Object transformation records =>
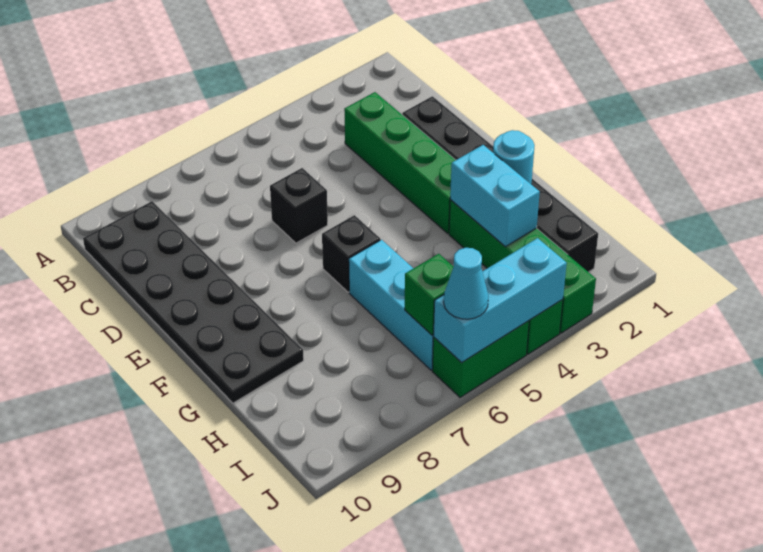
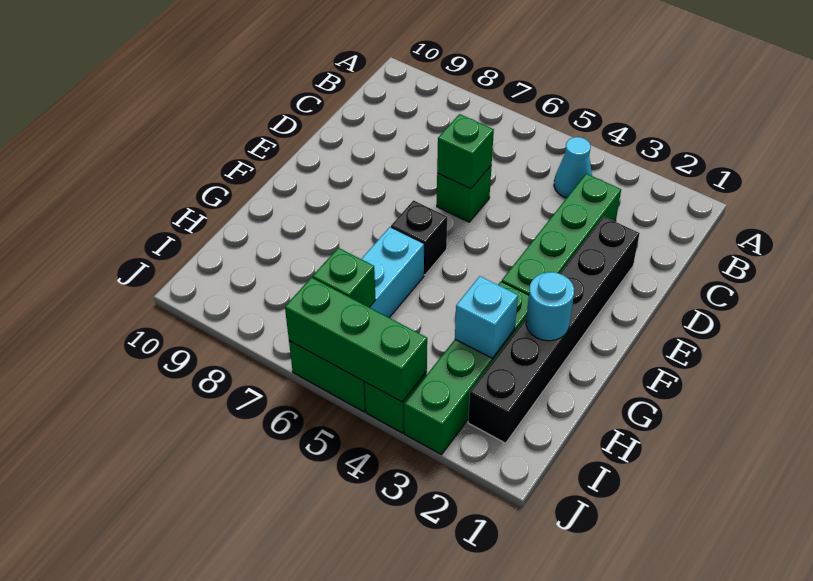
black plate B9:G10 level 1 -> none
black brick D6 level 1 -> green brick D6 level 1
none -> green brick D6 level 2
cyan brick G3:H3 level 2 -> cyan brick H3 level 2
cyan brick J4:J6 level 2 -> green brick J4:J6 level 2
cyan cone J6 level 3 -> cyan cone B4 level 1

Work to complete => In the records, locate each line holding the string "green" and copy it.

Written response =>
black brick D6 level 1 -> green brick D6 level 1
none -> green brick D6 level 2
cyan brick J4:J6 level 2 -> green brick J4:J6 level 2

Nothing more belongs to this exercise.